▶ TO DO: Could you output the listing that follows exactly, without its images?

▶ SOURCE DATA:
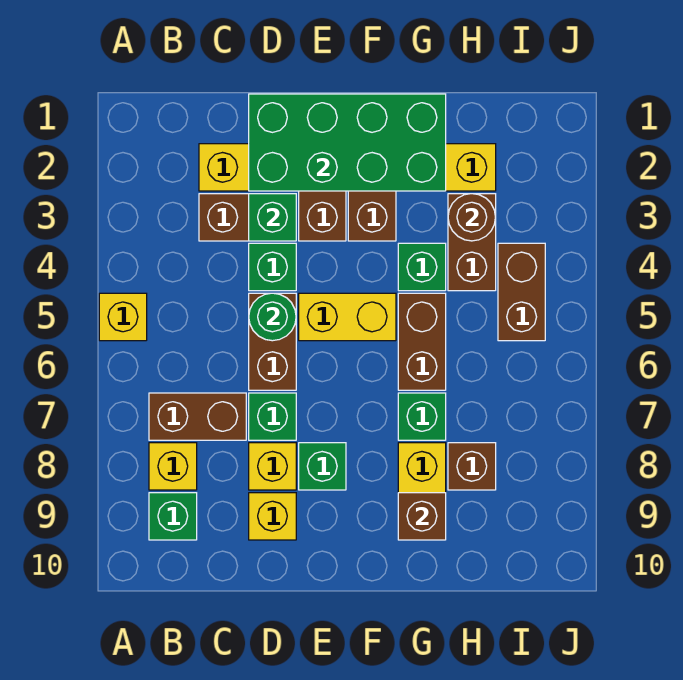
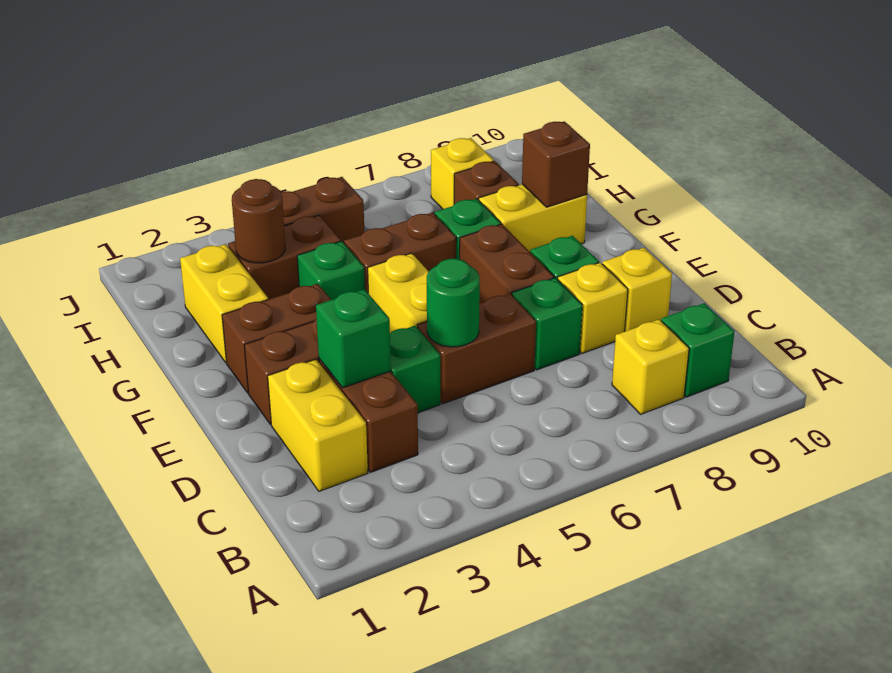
yellow brick A5 level 1 -> yellow brick I8 level 1
brown brick B7:C7 level 1 -> brown brick E7:F7 level 1
green brick D1:G2 level 2 -> none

▶ ANSWER BELOW:
yellow brick A5 level 1 -> yellow brick I8 level 1
brown brick B7:C7 level 1 -> brown brick E7:F7 level 1
green brick D1:G2 level 2 -> none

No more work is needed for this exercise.